▸ **What the task asks**
Pictures are to be left out, but please repeat each record exactly.

▸ **The data**
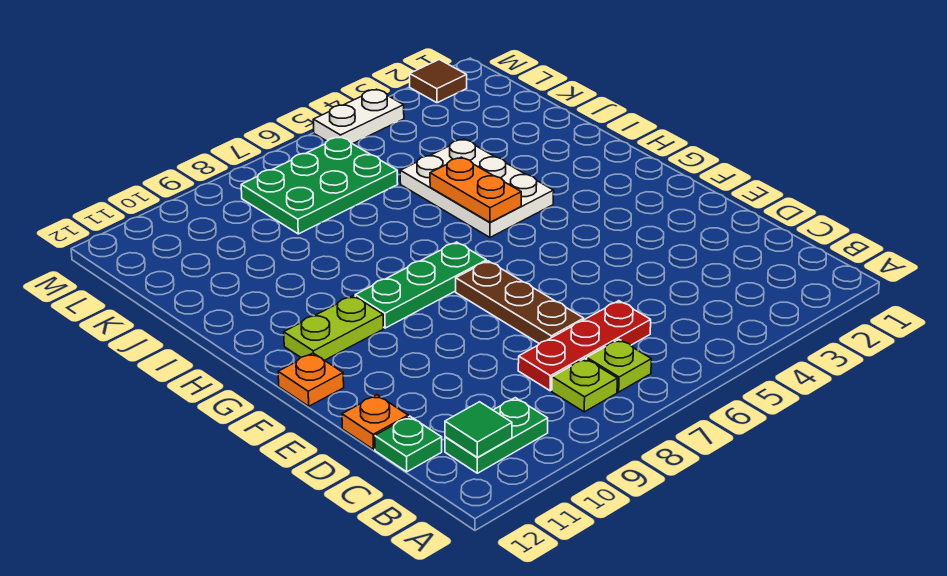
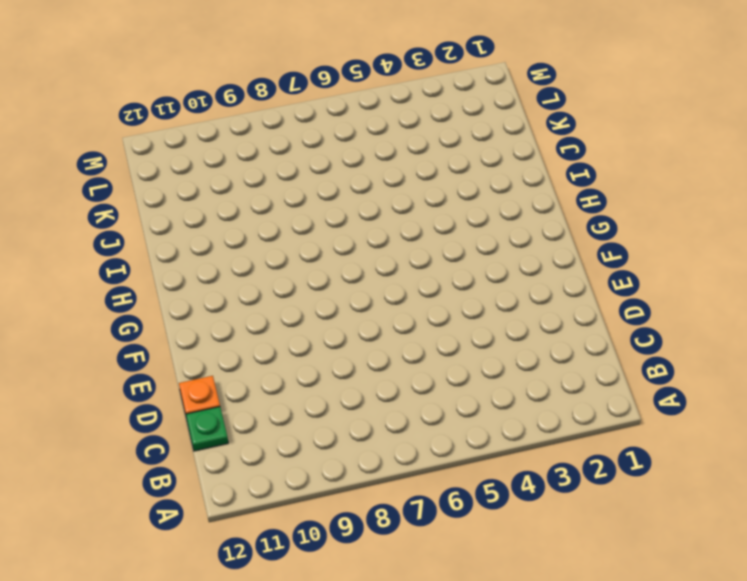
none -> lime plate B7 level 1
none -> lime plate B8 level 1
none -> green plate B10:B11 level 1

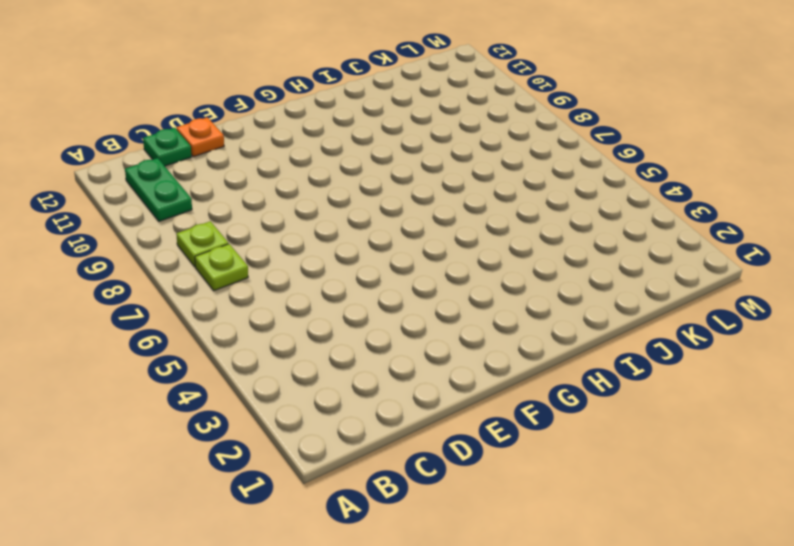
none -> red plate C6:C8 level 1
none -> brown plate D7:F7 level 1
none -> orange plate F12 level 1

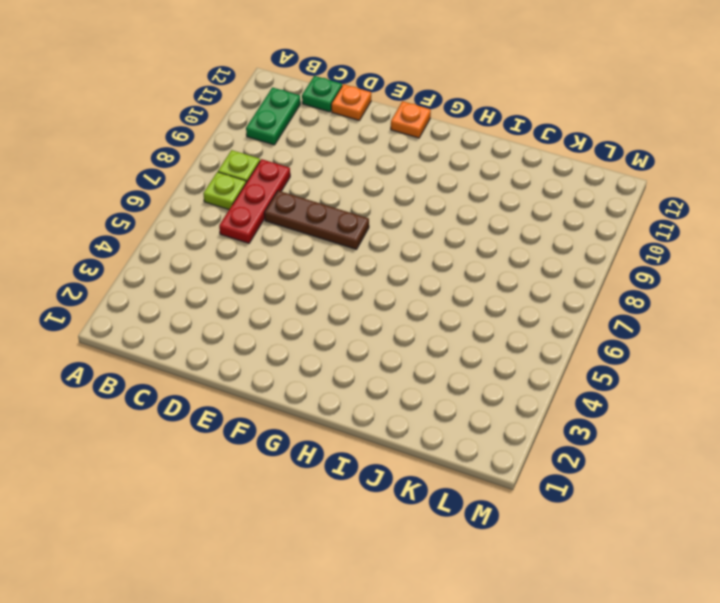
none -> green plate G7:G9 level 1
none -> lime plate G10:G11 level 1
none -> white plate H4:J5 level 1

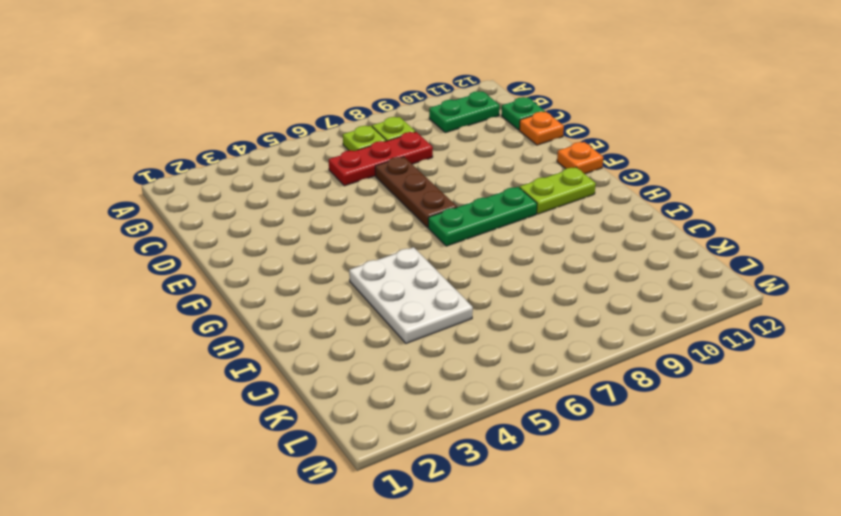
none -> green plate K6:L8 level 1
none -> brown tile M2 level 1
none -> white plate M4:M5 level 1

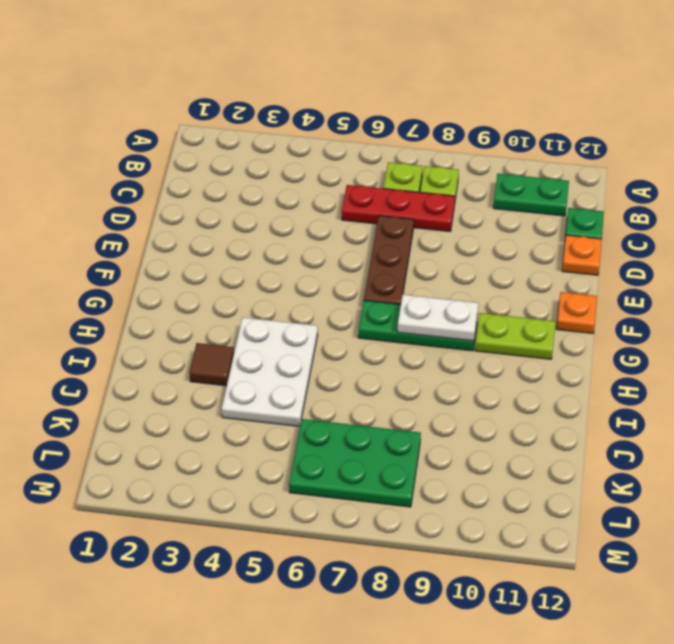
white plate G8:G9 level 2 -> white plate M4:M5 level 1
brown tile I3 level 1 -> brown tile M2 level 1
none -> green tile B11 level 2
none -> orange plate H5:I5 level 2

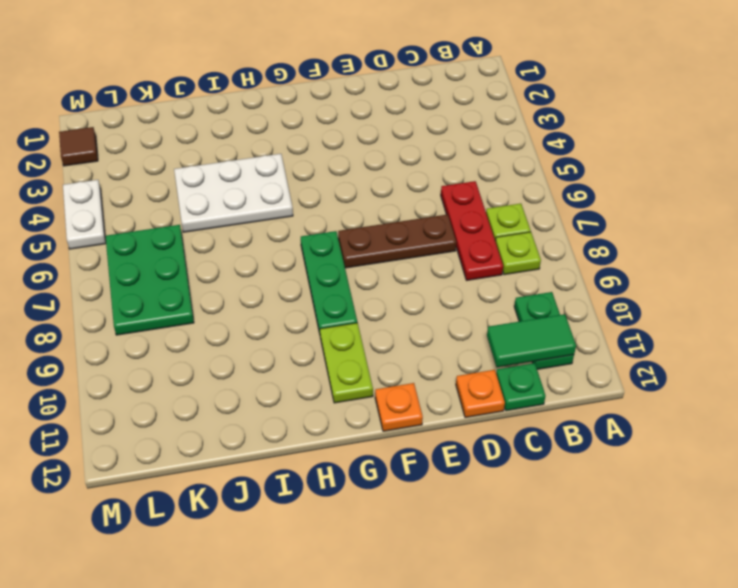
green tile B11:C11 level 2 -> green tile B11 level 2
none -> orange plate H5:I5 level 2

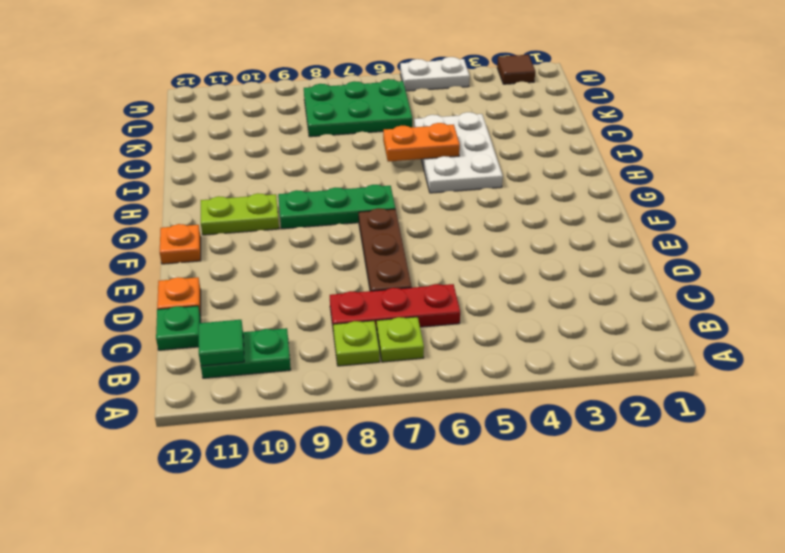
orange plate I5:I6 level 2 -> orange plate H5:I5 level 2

▸ **Exercise response**
none -> lime plate B7 level 1
none -> lime plate B8 level 1
none -> green plate B10:B11 level 1

none -> red plate C6:C8 level 1
none -> brown plate D7:F7 level 1
none -> orange plate F12 level 1

none -> green plate G7:G9 level 1
none -> lime plate G10:G11 level 1
none -> white plate H4:J5 level 1

none -> green plate K6:L8 level 1
none -> brown tile M2 level 1
none -> white plate M4:M5 level 1

white plate G8:G9 level 2 -> white plate M4:M5 level 1
brown tile I3 level 1 -> brown tile M2 level 1
none -> green tile B11 level 2
none -> orange plate H5:I5 level 2

green tile B11:C11 level 2 -> green tile B11 level 2
none -> orange plate H5:I5 level 2

orange plate I5:I6 level 2 -> orange plate H5:I5 level 2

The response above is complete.